** Material provided follows **
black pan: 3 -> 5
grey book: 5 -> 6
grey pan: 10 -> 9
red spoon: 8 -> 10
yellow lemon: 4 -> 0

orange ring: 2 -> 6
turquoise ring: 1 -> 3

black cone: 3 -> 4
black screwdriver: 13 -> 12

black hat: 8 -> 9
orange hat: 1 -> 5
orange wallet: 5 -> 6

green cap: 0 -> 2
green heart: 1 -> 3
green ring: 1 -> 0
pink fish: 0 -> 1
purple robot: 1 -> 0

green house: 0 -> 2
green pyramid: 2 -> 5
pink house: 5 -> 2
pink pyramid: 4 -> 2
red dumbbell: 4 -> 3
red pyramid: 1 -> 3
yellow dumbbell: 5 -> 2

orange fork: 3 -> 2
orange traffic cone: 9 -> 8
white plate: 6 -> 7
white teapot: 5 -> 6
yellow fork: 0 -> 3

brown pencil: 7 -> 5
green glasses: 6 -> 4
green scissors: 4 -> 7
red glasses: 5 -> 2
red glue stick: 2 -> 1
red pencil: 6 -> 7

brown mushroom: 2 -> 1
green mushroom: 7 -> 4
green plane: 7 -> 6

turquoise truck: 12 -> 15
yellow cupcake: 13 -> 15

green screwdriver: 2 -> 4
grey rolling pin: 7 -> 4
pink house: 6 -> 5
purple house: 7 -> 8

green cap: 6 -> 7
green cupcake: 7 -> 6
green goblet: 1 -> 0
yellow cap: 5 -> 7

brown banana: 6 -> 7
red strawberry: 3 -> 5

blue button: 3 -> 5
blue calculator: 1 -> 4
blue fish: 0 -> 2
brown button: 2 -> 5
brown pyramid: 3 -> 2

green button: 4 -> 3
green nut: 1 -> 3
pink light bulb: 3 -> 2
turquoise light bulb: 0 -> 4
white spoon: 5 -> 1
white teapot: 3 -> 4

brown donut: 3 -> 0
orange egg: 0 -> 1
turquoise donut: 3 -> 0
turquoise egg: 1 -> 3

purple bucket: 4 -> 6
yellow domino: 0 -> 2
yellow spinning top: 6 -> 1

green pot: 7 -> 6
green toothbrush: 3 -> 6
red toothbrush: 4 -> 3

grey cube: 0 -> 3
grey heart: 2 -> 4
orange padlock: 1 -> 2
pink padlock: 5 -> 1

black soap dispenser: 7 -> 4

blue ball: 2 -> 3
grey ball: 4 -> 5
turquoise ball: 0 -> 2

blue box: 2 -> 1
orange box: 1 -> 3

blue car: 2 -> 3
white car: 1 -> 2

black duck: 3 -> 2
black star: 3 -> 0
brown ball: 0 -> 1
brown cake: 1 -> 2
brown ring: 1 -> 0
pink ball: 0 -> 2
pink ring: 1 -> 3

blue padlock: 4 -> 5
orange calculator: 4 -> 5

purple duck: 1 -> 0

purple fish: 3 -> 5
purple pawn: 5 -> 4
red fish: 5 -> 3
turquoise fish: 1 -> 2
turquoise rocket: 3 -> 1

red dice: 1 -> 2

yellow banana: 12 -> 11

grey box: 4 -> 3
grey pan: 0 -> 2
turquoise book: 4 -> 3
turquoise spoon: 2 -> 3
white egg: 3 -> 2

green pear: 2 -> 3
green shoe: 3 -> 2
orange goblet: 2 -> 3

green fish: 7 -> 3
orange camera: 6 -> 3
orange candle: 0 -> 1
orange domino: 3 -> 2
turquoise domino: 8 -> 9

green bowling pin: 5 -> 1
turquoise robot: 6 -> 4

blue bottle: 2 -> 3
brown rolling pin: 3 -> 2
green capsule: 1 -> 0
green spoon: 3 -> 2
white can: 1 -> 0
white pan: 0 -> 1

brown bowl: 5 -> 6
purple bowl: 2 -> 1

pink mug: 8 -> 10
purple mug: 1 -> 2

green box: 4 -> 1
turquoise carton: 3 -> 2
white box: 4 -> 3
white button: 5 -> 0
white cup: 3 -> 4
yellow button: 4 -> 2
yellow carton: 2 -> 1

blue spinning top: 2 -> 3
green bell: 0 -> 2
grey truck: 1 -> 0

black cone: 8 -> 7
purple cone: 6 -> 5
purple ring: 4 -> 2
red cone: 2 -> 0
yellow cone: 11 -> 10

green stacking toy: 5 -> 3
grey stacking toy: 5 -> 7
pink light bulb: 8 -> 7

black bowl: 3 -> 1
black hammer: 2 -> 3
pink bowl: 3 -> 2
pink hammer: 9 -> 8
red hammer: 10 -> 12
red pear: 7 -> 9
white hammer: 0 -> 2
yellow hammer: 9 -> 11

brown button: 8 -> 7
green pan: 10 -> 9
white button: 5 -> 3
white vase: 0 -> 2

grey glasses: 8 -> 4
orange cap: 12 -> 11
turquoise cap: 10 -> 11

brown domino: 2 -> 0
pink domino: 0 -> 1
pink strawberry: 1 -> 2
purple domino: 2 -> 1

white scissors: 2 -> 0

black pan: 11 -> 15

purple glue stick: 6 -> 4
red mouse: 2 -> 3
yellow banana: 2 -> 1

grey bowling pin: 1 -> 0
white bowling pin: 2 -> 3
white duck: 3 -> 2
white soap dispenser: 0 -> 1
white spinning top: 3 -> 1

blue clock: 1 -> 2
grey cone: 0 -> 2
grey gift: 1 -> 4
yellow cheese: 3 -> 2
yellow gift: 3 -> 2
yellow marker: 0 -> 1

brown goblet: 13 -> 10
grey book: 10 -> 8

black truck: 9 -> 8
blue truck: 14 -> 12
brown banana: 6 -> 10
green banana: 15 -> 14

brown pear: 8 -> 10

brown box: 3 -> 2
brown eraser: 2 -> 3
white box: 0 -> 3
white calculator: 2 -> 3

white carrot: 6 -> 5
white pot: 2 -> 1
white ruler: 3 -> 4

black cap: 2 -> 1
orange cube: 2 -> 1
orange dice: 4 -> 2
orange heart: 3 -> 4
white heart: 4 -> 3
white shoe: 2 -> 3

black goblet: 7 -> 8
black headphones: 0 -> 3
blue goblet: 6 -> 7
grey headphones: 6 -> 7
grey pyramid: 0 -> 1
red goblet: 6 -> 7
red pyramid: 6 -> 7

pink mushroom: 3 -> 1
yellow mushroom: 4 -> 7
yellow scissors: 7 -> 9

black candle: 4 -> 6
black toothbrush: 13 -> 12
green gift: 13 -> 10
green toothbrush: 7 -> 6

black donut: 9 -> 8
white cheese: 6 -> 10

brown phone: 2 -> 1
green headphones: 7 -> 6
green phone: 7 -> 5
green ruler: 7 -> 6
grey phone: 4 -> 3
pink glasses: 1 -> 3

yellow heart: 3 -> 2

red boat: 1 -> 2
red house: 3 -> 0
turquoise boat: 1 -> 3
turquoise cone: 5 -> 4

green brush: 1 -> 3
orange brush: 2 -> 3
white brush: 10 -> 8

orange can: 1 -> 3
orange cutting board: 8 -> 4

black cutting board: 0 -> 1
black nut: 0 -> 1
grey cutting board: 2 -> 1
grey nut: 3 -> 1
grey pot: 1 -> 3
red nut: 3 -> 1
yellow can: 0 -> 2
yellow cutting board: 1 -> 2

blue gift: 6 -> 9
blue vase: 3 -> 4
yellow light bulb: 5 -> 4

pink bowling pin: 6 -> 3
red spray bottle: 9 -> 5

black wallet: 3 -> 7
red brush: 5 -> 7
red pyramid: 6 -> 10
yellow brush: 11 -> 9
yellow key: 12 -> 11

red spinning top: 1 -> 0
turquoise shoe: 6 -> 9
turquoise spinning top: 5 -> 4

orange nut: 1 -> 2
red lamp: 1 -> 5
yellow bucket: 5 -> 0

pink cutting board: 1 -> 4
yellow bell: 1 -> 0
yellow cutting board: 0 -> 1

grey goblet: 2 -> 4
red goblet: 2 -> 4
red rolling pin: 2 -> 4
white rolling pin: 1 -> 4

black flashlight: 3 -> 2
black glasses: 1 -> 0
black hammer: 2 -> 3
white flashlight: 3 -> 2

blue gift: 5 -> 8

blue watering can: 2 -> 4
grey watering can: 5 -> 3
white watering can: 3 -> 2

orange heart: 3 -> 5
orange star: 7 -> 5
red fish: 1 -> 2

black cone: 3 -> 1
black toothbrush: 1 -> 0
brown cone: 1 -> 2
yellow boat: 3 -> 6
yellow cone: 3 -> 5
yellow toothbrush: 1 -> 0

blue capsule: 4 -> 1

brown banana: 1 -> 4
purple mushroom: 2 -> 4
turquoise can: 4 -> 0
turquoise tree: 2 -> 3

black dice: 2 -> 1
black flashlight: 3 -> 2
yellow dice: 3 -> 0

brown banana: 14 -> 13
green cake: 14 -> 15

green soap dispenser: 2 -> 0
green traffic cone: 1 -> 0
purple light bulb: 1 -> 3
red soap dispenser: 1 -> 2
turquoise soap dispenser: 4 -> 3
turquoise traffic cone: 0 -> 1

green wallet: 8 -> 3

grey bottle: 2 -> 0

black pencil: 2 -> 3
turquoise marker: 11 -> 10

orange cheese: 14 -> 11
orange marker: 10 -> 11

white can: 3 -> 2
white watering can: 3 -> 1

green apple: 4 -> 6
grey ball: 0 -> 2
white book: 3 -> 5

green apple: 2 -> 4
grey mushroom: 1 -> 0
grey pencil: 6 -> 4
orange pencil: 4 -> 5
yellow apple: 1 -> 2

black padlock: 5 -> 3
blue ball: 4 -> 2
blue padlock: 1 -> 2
** End of Material provided **
• **Assignment**:
Given the records above, return exactly the lines starting at the line containing "turquoise light bulb: 0 -> 4" and ending at the line containing "grey heart: 2 -> 4", including both.

• **Answer section**:
turquoise light bulb: 0 -> 4
white spoon: 5 -> 1
white teapot: 3 -> 4

brown donut: 3 -> 0
orange egg: 0 -> 1
turquoise donut: 3 -> 0
turquoise egg: 1 -> 3

purple bucket: 4 -> 6
yellow domino: 0 -> 2
yellow spinning top: 6 -> 1

green pot: 7 -> 6
green toothbrush: 3 -> 6
red toothbrush: 4 -> 3

grey cube: 0 -> 3
grey heart: 2 -> 4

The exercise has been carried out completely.